— start RECORDS TO PROCESS —

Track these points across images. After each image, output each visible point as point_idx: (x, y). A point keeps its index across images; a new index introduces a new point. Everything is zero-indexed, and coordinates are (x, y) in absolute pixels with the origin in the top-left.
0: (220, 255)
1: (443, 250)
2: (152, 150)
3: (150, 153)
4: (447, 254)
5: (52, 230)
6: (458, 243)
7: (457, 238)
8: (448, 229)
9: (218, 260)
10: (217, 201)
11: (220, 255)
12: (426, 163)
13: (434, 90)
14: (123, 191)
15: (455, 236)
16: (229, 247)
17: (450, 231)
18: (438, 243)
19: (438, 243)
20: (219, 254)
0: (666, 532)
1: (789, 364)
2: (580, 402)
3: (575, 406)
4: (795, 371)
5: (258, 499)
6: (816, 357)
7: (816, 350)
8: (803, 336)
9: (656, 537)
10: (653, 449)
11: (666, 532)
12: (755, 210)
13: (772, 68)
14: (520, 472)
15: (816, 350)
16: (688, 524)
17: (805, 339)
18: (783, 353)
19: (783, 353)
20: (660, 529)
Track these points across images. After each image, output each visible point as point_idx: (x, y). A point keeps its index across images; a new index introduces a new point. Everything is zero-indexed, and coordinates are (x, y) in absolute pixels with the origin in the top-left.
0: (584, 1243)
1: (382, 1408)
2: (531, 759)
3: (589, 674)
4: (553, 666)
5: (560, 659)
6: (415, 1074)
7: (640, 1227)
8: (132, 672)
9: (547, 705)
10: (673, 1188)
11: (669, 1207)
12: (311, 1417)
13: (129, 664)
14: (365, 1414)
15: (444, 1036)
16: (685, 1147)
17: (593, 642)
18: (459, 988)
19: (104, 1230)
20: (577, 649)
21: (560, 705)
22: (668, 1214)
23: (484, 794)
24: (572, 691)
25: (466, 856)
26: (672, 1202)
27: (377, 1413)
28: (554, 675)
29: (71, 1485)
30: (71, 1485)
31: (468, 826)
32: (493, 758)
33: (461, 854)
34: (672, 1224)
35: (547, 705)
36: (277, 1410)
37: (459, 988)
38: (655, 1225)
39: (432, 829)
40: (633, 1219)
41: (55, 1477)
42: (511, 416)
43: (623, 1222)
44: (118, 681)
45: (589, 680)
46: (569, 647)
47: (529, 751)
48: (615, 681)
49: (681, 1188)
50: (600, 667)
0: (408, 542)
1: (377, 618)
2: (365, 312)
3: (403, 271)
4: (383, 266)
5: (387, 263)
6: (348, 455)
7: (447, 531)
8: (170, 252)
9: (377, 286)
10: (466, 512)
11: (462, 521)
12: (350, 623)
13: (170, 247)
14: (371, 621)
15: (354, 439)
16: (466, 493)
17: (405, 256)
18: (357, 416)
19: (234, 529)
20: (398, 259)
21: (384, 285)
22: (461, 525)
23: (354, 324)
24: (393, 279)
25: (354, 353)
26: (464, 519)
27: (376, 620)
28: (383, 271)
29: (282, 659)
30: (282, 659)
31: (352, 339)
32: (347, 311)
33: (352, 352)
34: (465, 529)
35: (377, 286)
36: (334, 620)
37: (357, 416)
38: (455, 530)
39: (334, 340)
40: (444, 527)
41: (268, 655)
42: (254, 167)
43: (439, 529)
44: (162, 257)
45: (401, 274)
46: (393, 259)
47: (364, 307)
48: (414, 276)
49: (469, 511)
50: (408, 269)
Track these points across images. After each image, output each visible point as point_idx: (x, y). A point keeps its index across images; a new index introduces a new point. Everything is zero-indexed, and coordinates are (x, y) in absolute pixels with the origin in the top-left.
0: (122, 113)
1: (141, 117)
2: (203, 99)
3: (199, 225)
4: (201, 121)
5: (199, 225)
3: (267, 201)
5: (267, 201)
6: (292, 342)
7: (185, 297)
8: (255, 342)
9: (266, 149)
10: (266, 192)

— end RECORDS TO PROCESS —

- _EXERCISE DETAILS_:
Format every line of the items above as a numbered list, omitting any blank lines.

- _OUTPUT FOR THIS TASK_:
1. Track these points across images. After each image, output each visible point as point_idx: (x, y). A point keeps its index across images; a new index introduces a new point. Everything is zero-indexed, and coordinates are (x, y) in absolute pixels with the origin in the top-left.
2. 0: (220, 255)
3. 1: (443, 250)
4. 2: (152, 150)
5. 3: (150, 153)
6. 4: (447, 254)
7. 5: (52, 230)
8. 6: (458, 243)
9. 7: (457, 238)
10. 8: (448, 229)
11. 9: (218, 260)
12. 10: (217, 201)
13. 11: (220, 255)
14. 12: (426, 163)
15. 13: (434, 90)
16. 14: (123, 191)
17. 15: (455, 236)
18. 16: (229, 247)
19. 17: (450, 231)
20. 18: (438, 243)
21. 19: (438, 243)
22. 20: (219, 254)
23. 0: (666, 532)
24. 1: (789, 364)
25. 2: (580, 402)
26. 3: (575, 406)
27. 4: (795, 371)
28. 5: (258, 499)
29. 6: (816, 357)
30. 7: (816, 350)
31. 8: (803, 336)
32. 9: (656, 537)
33. 10: (653, 449)
34. 11: (666, 532)
35. 12: (755, 210)
36. 13: (772, 68)
37. 14: (520, 472)
38. 15: (816, 350)
39. 16: (688, 524)
40. 17: (805, 339)
41. 18: (783, 353)
42. 19: (783, 353)
43. 20: (660, 529)
44. Track these points across images. After each image, output each visible point as point_idx: (x, y). A point keeps its index across images; a new index introduces a new point. Everything is zero-indexed, and coordinates are (x, y) in absolute pixels with the origin in the top-left.
45. 0: (584, 1243)
46. 1: (382, 1408)
47. 2: (531, 759)
48. 3: (589, 674)
49. 4: (553, 666)
50. 5: (560, 659)
51. 6: (415, 1074)
52. 7: (640, 1227)
53. 8: (132, 672)
54. 9: (547, 705)
55. 10: (673, 1188)
56. 11: (669, 1207)
57. 12: (311, 1417)
58. 13: (129, 664)
59. 14: (365, 1414)
60. 15: (444, 1036)
61. 16: (685, 1147)
62. 17: (593, 642)
63. 18: (459, 988)
64. 19: (104, 1230)
65. 20: (577, 649)
66. 21: (560, 705)
67. 22: (668, 1214)
68. 23: (484, 794)
69. 24: (572, 691)
70. 25: (466, 856)
71. 26: (672, 1202)
72. 27: (377, 1413)
73. 28: (554, 675)
74. 29: (71, 1485)
75. 30: (71, 1485)
76. 31: (468, 826)
77. 32: (493, 758)
78. 33: (461, 854)
79. 34: (672, 1224)
80. 35: (547, 705)
81. 36: (277, 1410)
82. 37: (459, 988)
83. 38: (655, 1225)
84. 39: (432, 829)
85. 40: (633, 1219)
86. 41: (55, 1477)
87. 42: (511, 416)
88. 43: (623, 1222)
89. 44: (118, 681)
90. 45: (589, 680)
91. 46: (569, 647)
92. 47: (529, 751)
93. 48: (615, 681)
94. 49: (681, 1188)
95. 50: (600, 667)
96. 0: (408, 542)
97. 1: (377, 618)
98. 2: (365, 312)
99. 3: (403, 271)
100. 4: (383, 266)
101. 5: (387, 263)
102. 6: (348, 455)
103. 7: (447, 531)
104. 8: (170, 252)
105. 9: (377, 286)
106. 10: (466, 512)
107. 11: (462, 521)
108. 12: (350, 623)
109. 13: (170, 247)
110. 14: (371, 621)
111. 15: (354, 439)
112. 16: (466, 493)
113. 17: (405, 256)
114. 18: (357, 416)
115. 19: (234, 529)
116. 20: (398, 259)
117. 21: (384, 285)
118. 22: (461, 525)
119. 23: (354, 324)
120. 24: (393, 279)
121. 25: (354, 353)
122. 26: (464, 519)
123. 27: (376, 620)
124. 28: (383, 271)
125. 29: (282, 659)
126. 30: (282, 659)
127. 31: (352, 339)
128. 32: (347, 311)
129. 33: (352, 352)
130. 34: (465, 529)
131. 35: (377, 286)
132. 36: (334, 620)
133. 37: (357, 416)
134. 38: (455, 530)
135. 39: (334, 340)
136. 40: (444, 527)
137. 41: (268, 655)
138. 42: (254, 167)
139. 43: (439, 529)
140. 44: (162, 257)
141. 45: (401, 274)
142. 46: (393, 259)
143. 47: (364, 307)
144. 48: (414, 276)
145. 49: (469, 511)
146. 50: (408, 269)
147. Track these points across images. After each image, output each visible point as point_idx: (x, y). A point keeps its index across images; a new index introduces a new point. Everything is zero-indexed, and coordinates are (x, y) in absolute pixels with the origin in the top-left.
148. 0: (122, 113)
149. 1: (141, 117)
150. 2: (203, 99)
151. 3: (199, 225)
152. 4: (201, 121)
153. 5: (199, 225)
154. 3: (267, 201)
155. 5: (267, 201)
156. 6: (292, 342)
157. 7: (185, 297)
158. 8: (255, 342)
159. 9: (266, 149)
160. 10: (266, 192)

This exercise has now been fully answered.